--- DATASET CONTENT ---
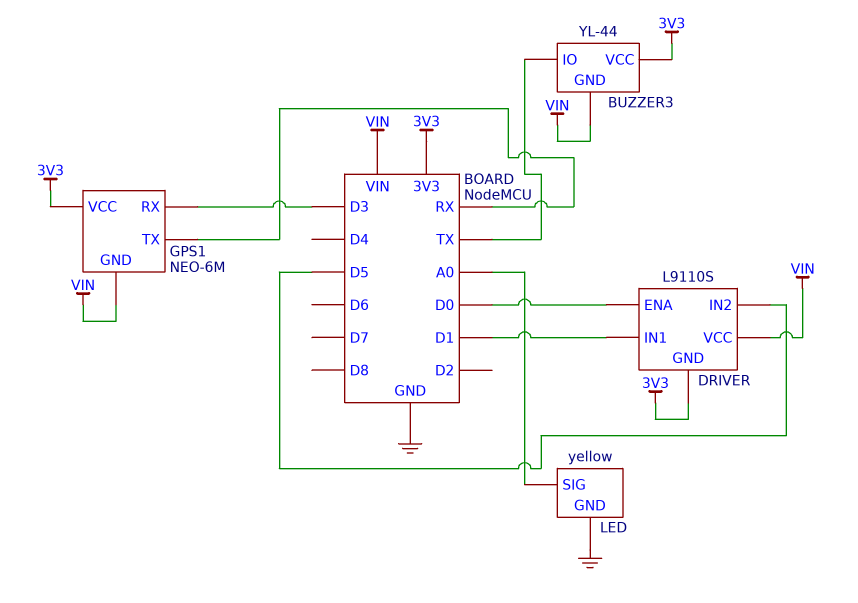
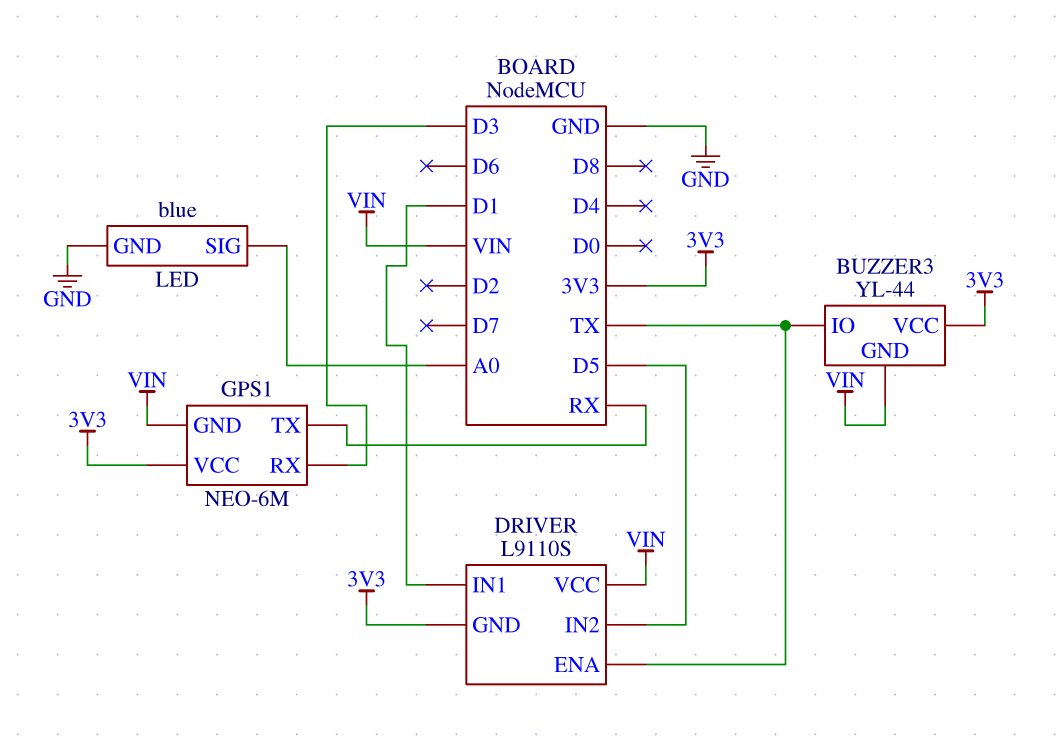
DRIVER pin ENA: D0 -> TX
LED: yellow -> blue

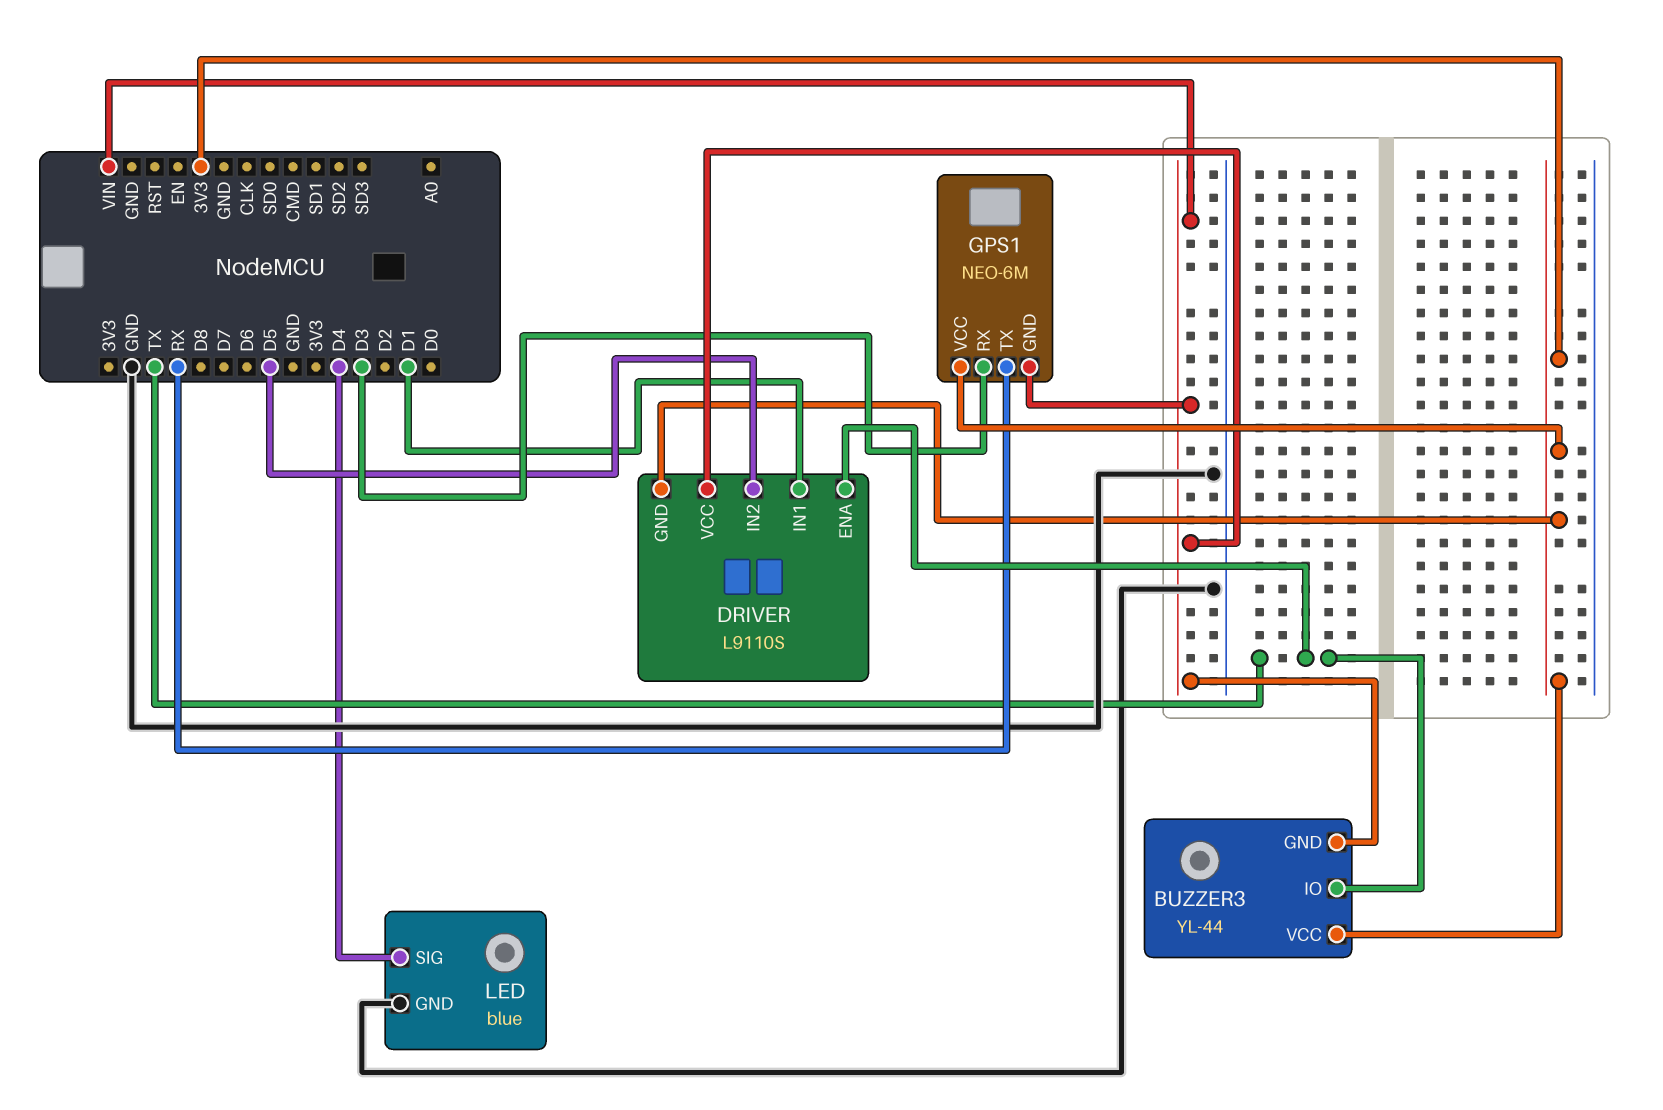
LED pin SIG: A0 -> D4

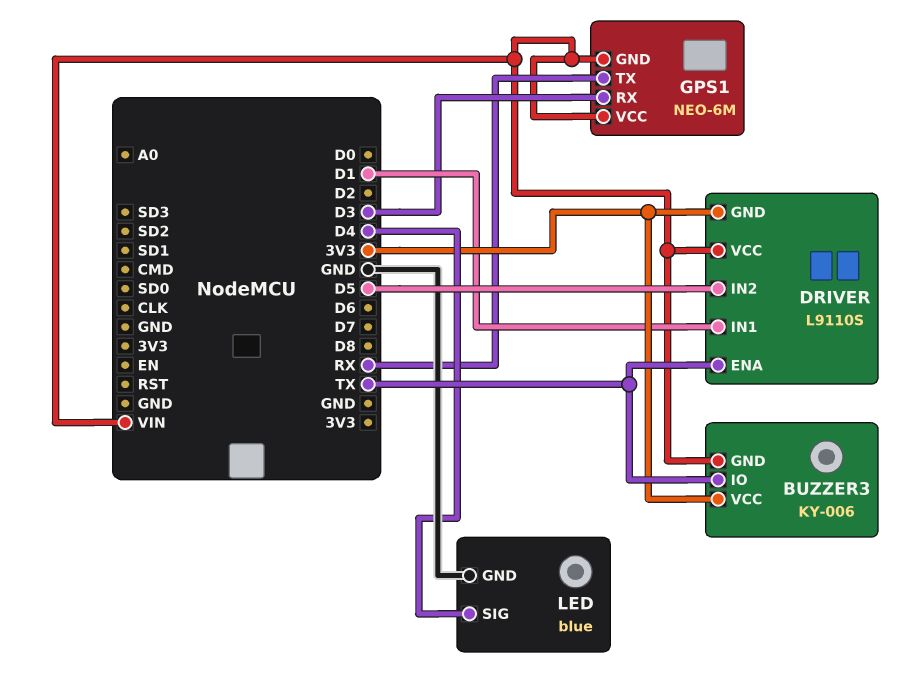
BUZZER3: YL-44 -> KY-006
GPS1 pin VCC: 3V3 -> VIN

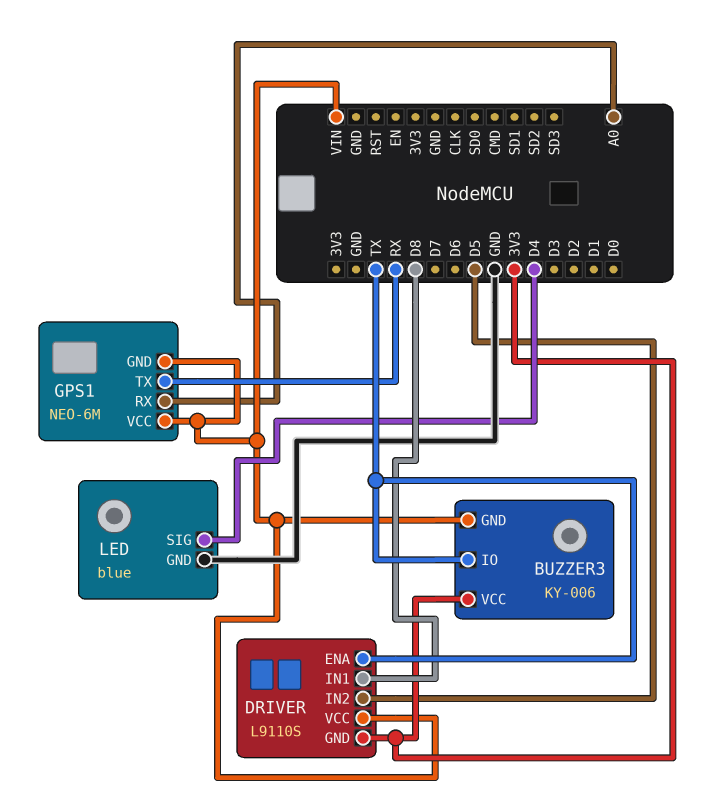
DRIVER pin IN1: D1 -> D8
GPS1 pin RX: D3 -> A0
---
HOW TO COMPLETE THIS TASK
Quote the data above in full and without alteration; skip the pictures.

ANSWER TO THE PROBLEM
DRIVER pin ENA: D0 -> TX
LED: yellow -> blue

LED pin SIG: A0 -> D4

BUZZER3: YL-44 -> KY-006
GPS1 pin VCC: 3V3 -> VIN

DRIVER pin IN1: D1 -> D8
GPS1 pin RX: D3 -> A0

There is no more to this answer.